__WORK TO BE COMPLETED__. Give again, word for word, every line in the entries below from the line with "HALL pin OUT: D1 -> D7" up to and including the line with "RADIO pin CE: TX -> MI", and no other line.

__MATERIAL FOR THE TASK__.
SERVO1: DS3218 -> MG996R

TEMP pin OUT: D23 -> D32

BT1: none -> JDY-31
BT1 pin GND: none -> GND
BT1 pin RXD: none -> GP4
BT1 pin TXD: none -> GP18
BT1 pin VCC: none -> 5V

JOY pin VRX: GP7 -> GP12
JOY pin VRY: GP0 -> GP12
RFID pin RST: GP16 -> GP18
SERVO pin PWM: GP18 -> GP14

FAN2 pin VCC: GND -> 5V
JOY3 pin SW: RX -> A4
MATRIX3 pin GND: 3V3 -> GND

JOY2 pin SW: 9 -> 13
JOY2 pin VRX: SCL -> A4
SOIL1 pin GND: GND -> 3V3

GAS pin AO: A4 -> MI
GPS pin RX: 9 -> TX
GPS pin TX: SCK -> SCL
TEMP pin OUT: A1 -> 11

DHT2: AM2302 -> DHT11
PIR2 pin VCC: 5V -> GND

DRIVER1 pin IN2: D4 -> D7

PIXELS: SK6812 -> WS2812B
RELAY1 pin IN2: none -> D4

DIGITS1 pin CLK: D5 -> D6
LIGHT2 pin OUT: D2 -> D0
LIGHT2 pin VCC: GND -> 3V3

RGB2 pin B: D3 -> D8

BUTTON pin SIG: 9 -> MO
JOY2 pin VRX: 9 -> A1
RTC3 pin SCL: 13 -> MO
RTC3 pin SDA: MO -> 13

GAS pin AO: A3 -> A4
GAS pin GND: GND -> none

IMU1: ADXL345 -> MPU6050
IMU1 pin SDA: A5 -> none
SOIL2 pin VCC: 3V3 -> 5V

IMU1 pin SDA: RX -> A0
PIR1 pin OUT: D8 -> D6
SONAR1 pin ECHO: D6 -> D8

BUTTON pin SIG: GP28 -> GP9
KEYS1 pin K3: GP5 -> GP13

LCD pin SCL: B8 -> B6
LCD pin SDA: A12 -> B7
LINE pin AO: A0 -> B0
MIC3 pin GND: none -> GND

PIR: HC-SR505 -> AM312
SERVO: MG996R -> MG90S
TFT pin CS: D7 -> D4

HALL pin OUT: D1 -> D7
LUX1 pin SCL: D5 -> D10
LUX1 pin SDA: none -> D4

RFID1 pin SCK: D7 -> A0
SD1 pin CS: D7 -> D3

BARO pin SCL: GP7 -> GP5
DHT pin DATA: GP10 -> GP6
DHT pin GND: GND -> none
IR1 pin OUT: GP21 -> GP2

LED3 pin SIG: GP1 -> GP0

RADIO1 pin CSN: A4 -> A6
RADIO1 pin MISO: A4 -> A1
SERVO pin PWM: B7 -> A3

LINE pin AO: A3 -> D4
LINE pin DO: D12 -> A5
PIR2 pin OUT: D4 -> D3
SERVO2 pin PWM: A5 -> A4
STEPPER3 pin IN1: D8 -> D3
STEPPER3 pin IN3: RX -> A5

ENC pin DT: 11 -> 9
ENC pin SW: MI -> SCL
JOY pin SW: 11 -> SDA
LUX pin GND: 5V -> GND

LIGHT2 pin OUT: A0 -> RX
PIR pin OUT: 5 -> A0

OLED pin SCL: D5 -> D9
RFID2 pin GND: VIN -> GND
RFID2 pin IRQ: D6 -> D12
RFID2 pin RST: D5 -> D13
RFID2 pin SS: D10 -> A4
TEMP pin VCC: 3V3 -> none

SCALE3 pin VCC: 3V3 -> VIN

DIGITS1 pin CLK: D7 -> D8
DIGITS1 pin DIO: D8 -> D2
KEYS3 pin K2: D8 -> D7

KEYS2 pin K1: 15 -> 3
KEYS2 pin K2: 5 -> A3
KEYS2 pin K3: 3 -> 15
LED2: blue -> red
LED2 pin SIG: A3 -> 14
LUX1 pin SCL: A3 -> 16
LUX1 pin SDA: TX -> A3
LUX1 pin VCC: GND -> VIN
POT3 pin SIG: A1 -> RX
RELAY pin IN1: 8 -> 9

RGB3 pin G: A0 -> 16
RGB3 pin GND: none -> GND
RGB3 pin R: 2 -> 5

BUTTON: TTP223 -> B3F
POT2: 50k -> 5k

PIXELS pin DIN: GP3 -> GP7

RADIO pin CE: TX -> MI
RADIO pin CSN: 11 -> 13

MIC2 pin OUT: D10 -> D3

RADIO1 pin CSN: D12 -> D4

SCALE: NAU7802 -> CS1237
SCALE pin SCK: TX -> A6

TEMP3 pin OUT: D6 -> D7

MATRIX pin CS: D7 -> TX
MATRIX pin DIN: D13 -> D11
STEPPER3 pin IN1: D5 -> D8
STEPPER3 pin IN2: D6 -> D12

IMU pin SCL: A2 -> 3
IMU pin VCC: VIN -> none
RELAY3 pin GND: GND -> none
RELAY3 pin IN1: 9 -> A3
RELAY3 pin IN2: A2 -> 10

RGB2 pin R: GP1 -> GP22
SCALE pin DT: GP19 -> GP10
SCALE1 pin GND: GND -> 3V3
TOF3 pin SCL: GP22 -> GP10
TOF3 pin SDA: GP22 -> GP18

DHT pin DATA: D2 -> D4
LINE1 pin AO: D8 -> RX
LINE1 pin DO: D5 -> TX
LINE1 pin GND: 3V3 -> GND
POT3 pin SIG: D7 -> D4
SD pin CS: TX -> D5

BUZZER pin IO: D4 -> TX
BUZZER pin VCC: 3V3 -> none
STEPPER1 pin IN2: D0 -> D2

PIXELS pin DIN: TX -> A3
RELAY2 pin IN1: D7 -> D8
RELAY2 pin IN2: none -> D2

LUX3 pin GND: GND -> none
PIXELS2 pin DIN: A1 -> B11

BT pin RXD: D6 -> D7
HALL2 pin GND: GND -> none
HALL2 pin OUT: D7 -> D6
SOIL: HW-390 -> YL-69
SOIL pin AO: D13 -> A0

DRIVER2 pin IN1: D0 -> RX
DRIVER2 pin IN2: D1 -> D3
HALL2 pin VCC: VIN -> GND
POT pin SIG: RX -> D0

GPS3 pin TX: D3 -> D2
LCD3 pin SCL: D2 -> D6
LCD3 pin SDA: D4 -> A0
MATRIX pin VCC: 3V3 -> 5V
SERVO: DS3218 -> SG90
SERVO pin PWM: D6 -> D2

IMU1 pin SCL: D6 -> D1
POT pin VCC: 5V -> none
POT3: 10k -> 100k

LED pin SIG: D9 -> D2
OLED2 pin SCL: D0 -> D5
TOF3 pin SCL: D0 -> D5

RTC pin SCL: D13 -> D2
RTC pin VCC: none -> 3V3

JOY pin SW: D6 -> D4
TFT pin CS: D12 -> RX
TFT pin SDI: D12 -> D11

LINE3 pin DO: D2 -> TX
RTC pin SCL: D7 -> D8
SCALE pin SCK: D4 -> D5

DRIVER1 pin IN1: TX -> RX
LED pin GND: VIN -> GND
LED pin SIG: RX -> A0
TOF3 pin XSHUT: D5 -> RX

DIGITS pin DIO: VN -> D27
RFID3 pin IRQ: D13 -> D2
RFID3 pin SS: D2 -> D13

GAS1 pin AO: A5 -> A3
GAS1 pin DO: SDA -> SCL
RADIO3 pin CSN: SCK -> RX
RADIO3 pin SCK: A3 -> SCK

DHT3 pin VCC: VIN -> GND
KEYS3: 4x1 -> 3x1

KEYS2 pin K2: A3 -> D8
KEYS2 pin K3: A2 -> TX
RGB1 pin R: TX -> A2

__ANSWER BOX__.
HALL pin OUT: D1 -> D7
LUX1 pin SCL: D5 -> D10
LUX1 pin SDA: none -> D4

RFID1 pin SCK: D7 -> A0
SD1 pin CS: D7 -> D3

BARO pin SCL: GP7 -> GP5
DHT pin DATA: GP10 -> GP6
DHT pin GND: GND -> none
IR1 pin OUT: GP21 -> GP2

LED3 pin SIG: GP1 -> GP0

RADIO1 pin CSN: A4 -> A6
RADIO1 pin MISO: A4 -> A1
SERVO pin PWM: B7 -> A3

LINE pin AO: A3 -> D4
LINE pin DO: D12 -> A5
PIR2 pin OUT: D4 -> D3
SERVO2 pin PWM: A5 -> A4
STEPPER3 pin IN1: D8 -> D3
STEPPER3 pin IN3: RX -> A5

ENC pin DT: 11 -> 9
ENC pin SW: MI -> SCL
JOY pin SW: 11 -> SDA
LUX pin GND: 5V -> GND

LIGHT2 pin OUT: A0 -> RX
PIR pin OUT: 5 -> A0

OLED pin SCL: D5 -> D9
RFID2 pin GND: VIN -> GND
RFID2 pin IRQ: D6 -> D12
RFID2 pin RST: D5 -> D13
RFID2 pin SS: D10 -> A4
TEMP pin VCC: 3V3 -> none

SCALE3 pin VCC: 3V3 -> VIN

DIGITS1 pin CLK: D7 -> D8
DIGITS1 pin DIO: D8 -> D2
KEYS3 pin K2: D8 -> D7

KEYS2 pin K1: 15 -> 3
KEYS2 pin K2: 5 -> A3
KEYS2 pin K3: 3 -> 15
LED2: blue -> red
LED2 pin SIG: A3 -> 14
LUX1 pin SCL: A3 -> 16
LUX1 pin SDA: TX -> A3
LUX1 pin VCC: GND -> VIN
POT3 pin SIG: A1 -> RX
RELAY pin IN1: 8 -> 9

RGB3 pin G: A0 -> 16
RGB3 pin GND: none -> GND
RGB3 pin R: 2 -> 5

BUTTON: TTP223 -> B3F
POT2: 50k -> 5k

PIXELS pin DIN: GP3 -> GP7

RADIO pin CE: TX -> MI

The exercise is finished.